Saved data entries
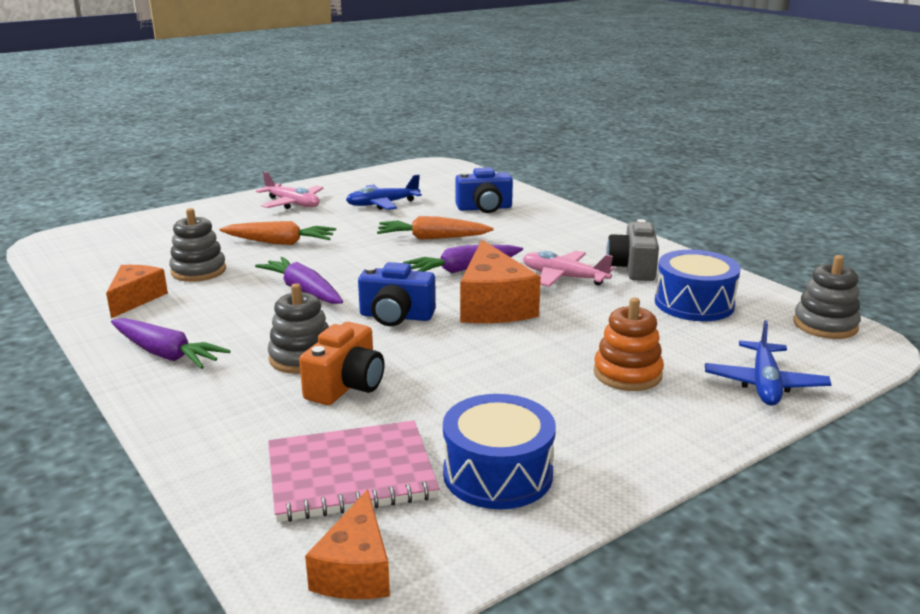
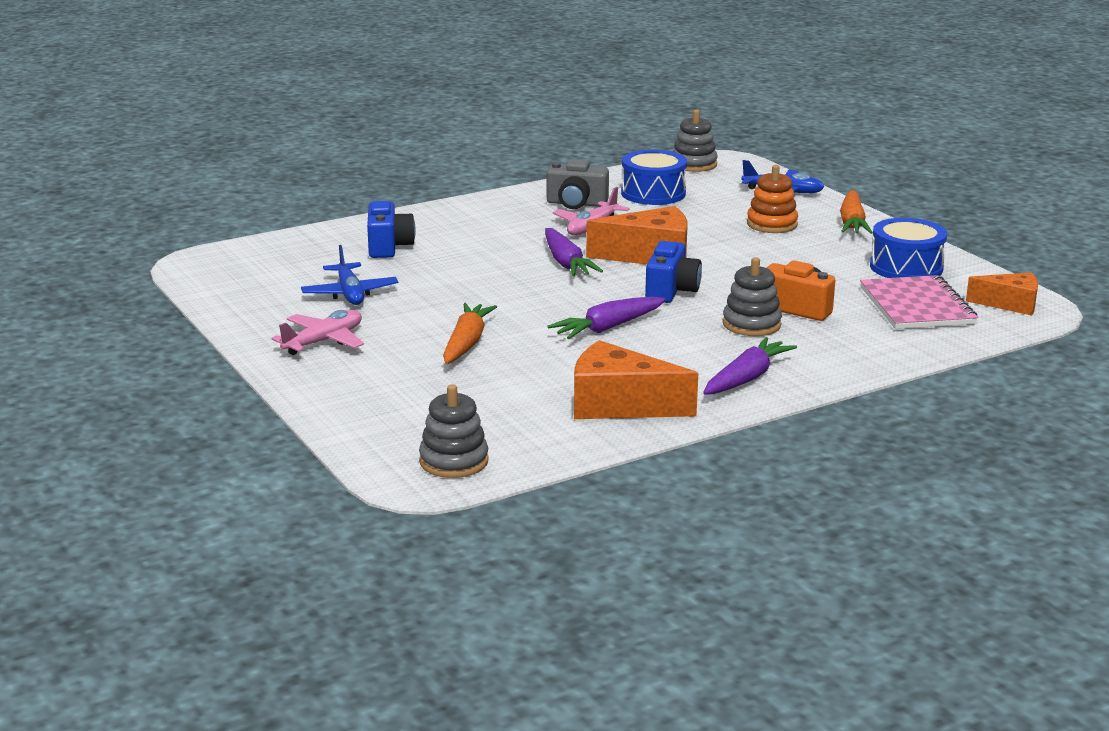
camera: 85 degrees left, 0 degrees up
(135, 299) = (619, 405): orange cheese -> orange cheese, size x1.59
(198, 271) = (545, 380): grey stacking toy -> grey stacking toy (454, 461)
(432, 238) = (476, 272): orange carrot -> orange carrot (852, 223)

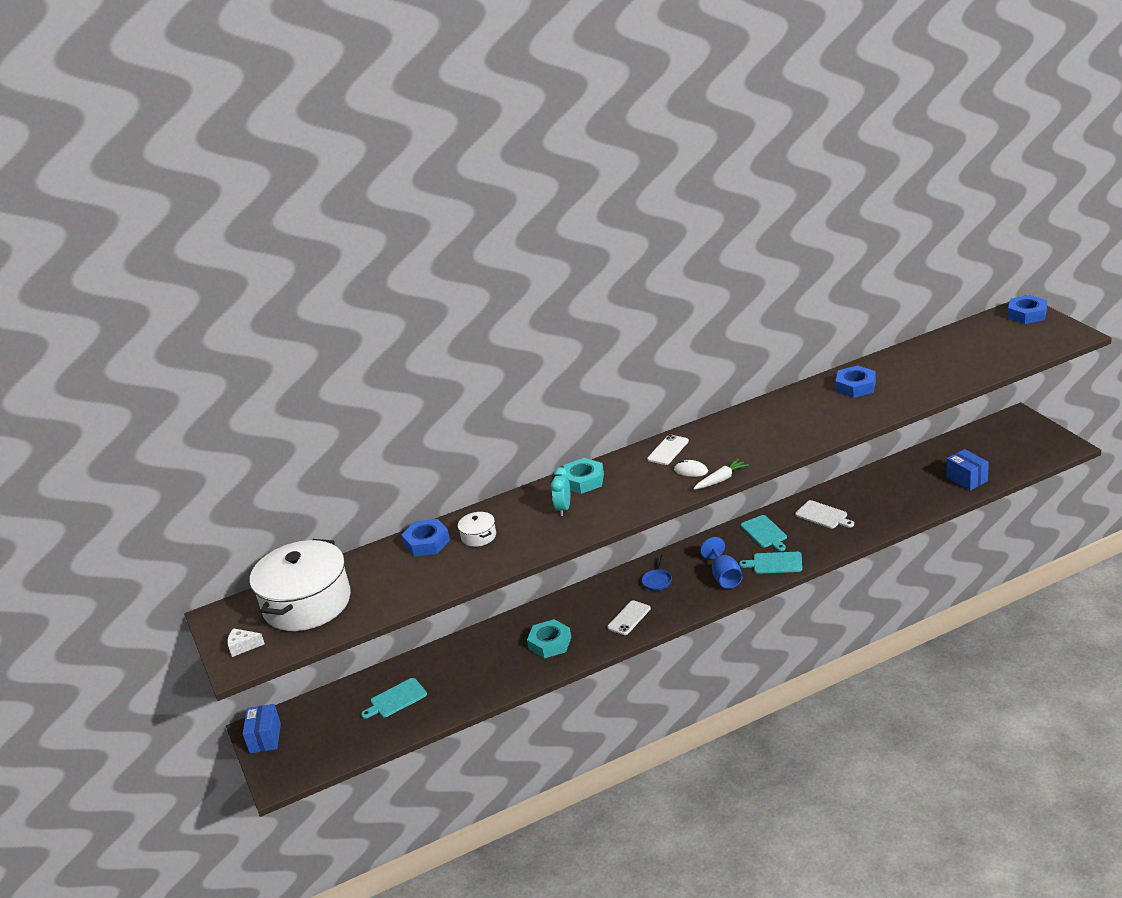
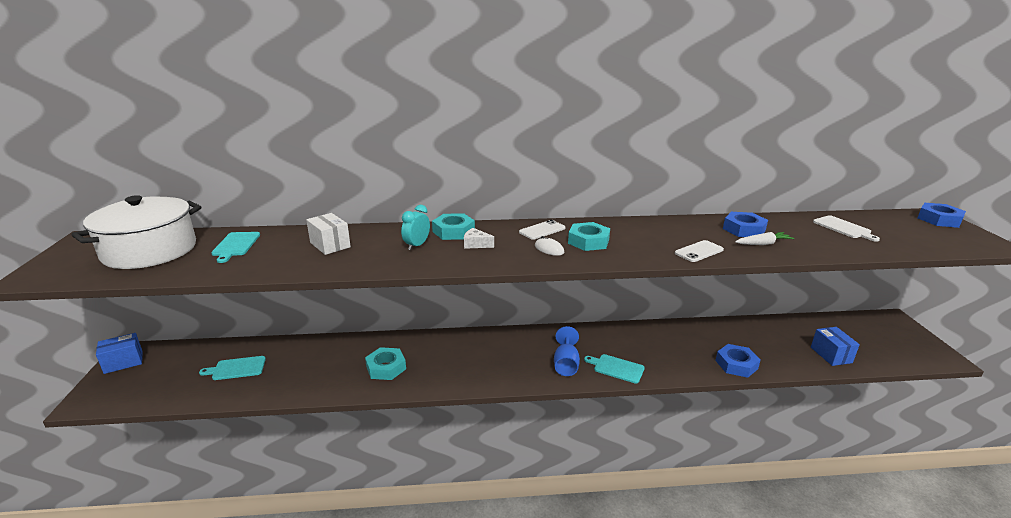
camera: 15 degrees right, 5 degrees down
(243, 646) = (60, 265): white cheese -> white cheese (476, 244)
(265, 738) = (123, 362): blue box -> blue box turned 45 degrees clockwise
(427, 542) = (289, 237): blue nut -> blue nut (736, 364)
(478, 536) = (330, 245): white pot -> white box
(629, 618) = (463, 370): white phone -> white phone (699, 251)
(657, 581) = (508, 348): blue pan -> none
(721, 449) = (588, 241): none -> turquoise nut
(721, 479) = (570, 263): white carrot -> white carrot (763, 244)
(764, 533) = (621, 340): turquoise cutting board -> turquoise cutting board (235, 245)
(823, 515) = (680, 343): white cutting board -> white cutting board (843, 228)

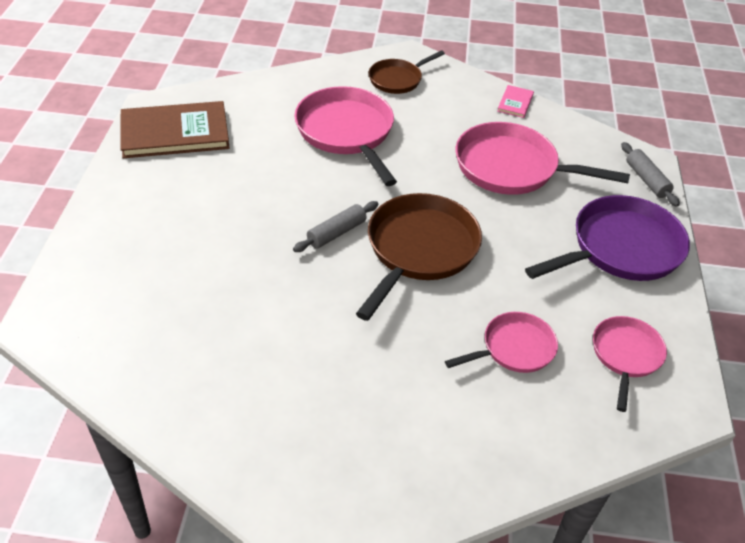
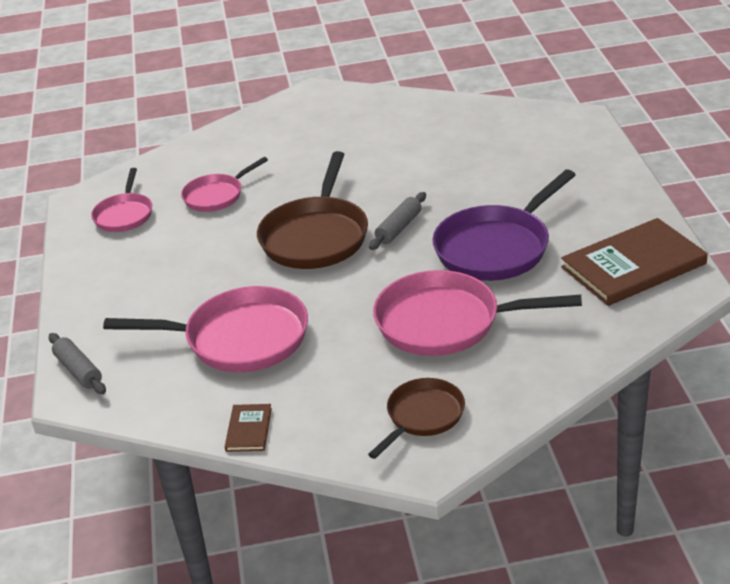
camera: 170 degrees right, 10 degrees down
(347, 133) = (446, 322): pink pan -> pink pan turned 135 degrees clockwise
(515, 103) = (248, 429): pink book -> brown book
(620, 248) = (119, 290): purple pan -> purple pan (497, 247)

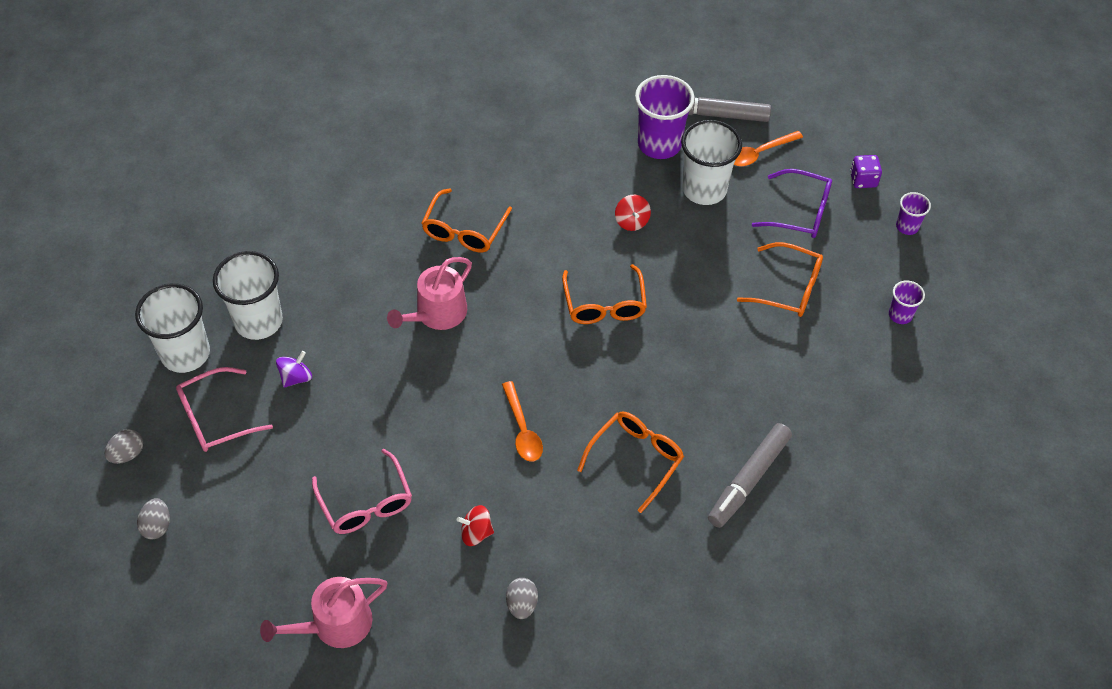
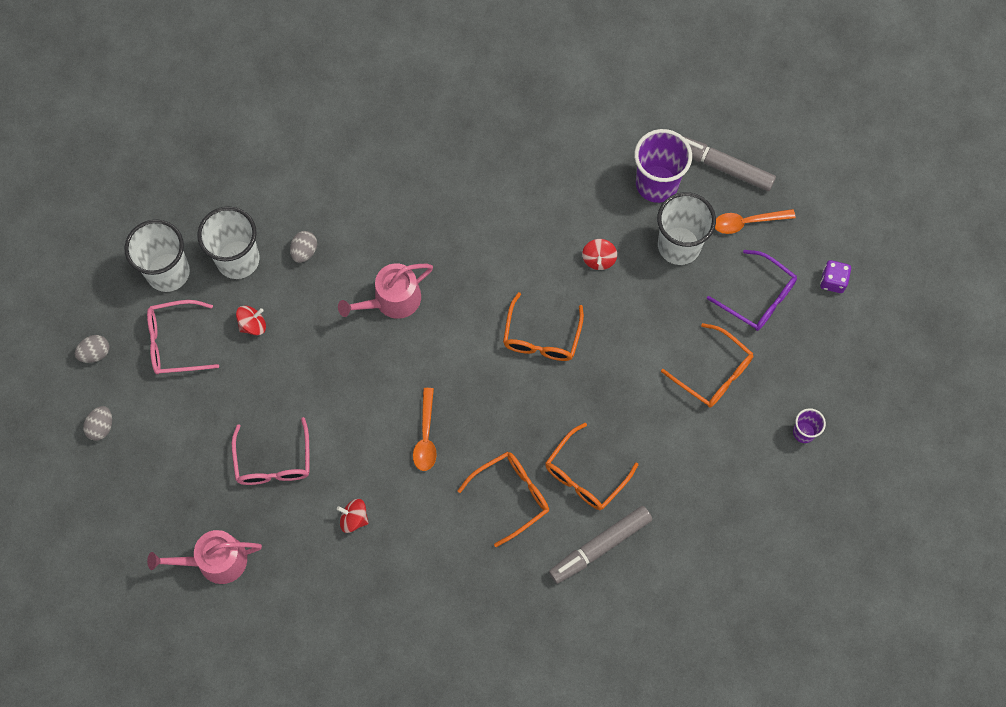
camera: 20 degrees right, 15 degrees up
(296, 377) = (253, 325): purple spinning top -> red spinning top
(464, 230) = (444, 222): orange glasses -> orange glasses (585, 475)
(522, 604) = (369, 594): grey egg -> grey egg (304, 251)
(907, 226) = (852, 344): purple cup -> none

• EXERCISE AIM:
Without changing a word, retype the data above and omit its pictures.

• ANSWER SECTION:
camera: 85 degrees left, 0 degrees up
(135, 299) = (619, 405): orange cheese -> orange cheese, size x1.59
(198, 271) = (545, 380): grey stacking toy -> grey stacking toy (454, 461)
(432, 238) = (476, 272): orange carrot -> orange carrot (852, 223)

camera: 15 degrees right, 5 degrees down
(243, 646) = (60, 265): white cheese -> white cheese (476, 244)
(265, 738) = (123, 362): blue box -> blue box turned 45 degrees clockwise
(427, 542) = (289, 237): blue nut -> blue nut (736, 364)
(478, 536) = (330, 245): white pot -> white box
(629, 618) = (463, 370): white phone -> white phone (699, 251)
(657, 581) = (508, 348): blue pan -> none
(721, 449) = (588, 241): none -> turquoise nut
(721, 479) = (570, 263): white carrot -> white carrot (763, 244)
(764, 533) = (621, 340): turquoise cutting board -> turquoise cutting board (235, 245)
(823, 515) = (680, 343): white cutting board -> white cutting board (843, 228)

camera: 170 degrees right, 10 degrees down
(347, 133) = (446, 322): pink pan -> pink pan turned 135 degrees clockwise
(515, 103) = (248, 429): pink book -> brown book
(620, 248) = (119, 290): purple pan -> purple pan (497, 247)

camera: 20 degrees right, 15 degrees up
(296, 377) = (253, 325): purple spinning top -> red spinning top
(464, 230) = (444, 222): orange glasses -> orange glasses (585, 475)
(522, 604) = (369, 594): grey egg -> grey egg (304, 251)
(907, 226) = (852, 344): purple cup -> none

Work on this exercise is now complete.